### Description of the task
For the data below, give the number of lines in which "switch" occurs. Include nothing besides that number.

### Given data
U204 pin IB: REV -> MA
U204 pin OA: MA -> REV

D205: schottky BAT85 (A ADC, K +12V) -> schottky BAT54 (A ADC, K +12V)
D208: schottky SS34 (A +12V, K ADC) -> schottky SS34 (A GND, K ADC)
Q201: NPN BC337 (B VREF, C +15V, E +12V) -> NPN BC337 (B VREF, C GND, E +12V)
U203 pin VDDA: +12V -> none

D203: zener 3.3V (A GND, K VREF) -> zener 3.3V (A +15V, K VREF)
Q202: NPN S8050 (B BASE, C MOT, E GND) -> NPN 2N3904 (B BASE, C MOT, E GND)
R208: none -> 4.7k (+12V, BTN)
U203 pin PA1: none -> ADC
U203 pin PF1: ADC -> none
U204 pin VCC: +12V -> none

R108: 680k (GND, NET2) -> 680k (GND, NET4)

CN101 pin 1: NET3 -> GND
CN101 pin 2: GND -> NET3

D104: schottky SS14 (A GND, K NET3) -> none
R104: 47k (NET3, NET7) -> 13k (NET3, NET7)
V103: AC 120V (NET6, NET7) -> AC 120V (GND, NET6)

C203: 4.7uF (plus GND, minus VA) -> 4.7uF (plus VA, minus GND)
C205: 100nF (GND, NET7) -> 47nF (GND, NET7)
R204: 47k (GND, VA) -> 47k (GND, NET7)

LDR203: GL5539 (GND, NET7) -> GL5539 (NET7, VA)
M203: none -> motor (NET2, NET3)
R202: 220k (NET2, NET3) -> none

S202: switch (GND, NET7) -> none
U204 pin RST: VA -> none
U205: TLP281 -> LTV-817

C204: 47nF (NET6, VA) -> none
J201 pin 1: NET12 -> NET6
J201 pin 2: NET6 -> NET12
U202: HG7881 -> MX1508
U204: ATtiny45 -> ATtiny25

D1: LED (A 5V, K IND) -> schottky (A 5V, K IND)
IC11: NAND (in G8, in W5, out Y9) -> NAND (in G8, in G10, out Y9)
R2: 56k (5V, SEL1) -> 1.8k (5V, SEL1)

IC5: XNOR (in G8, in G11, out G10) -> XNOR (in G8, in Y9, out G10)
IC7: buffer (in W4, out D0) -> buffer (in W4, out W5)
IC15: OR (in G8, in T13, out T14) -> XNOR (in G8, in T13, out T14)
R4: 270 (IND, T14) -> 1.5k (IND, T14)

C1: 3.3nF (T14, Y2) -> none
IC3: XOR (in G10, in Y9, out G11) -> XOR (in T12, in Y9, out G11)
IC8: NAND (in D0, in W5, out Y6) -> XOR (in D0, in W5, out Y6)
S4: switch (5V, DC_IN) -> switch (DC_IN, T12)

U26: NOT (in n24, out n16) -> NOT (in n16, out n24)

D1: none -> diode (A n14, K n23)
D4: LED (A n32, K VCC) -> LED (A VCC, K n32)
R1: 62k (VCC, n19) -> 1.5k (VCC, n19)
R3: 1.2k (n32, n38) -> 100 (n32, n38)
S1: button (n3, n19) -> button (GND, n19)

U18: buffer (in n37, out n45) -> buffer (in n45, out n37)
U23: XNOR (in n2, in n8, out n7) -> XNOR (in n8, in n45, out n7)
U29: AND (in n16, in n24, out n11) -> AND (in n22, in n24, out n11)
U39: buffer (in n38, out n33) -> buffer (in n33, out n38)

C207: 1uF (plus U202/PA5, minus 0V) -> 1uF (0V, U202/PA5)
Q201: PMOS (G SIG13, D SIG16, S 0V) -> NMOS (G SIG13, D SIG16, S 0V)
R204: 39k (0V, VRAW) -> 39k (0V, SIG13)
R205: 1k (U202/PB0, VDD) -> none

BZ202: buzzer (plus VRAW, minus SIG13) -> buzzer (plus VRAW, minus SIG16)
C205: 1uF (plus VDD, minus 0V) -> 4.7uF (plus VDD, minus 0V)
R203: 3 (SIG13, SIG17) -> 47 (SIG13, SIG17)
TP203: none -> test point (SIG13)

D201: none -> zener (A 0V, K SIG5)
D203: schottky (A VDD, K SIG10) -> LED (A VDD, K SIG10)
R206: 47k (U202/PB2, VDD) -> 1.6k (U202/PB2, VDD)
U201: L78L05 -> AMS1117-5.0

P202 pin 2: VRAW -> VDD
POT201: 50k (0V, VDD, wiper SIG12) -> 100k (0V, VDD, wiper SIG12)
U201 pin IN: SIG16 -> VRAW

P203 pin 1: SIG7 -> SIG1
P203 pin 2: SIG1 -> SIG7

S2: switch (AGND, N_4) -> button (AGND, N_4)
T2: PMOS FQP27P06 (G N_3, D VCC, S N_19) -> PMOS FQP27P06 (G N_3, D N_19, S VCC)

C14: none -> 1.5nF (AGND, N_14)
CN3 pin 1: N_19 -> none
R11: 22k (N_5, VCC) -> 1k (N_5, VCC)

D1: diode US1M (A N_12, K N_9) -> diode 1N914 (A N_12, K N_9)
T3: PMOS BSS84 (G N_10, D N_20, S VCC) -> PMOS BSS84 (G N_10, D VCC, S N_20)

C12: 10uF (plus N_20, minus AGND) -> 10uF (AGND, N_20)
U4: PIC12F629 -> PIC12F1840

### Solution for this task
3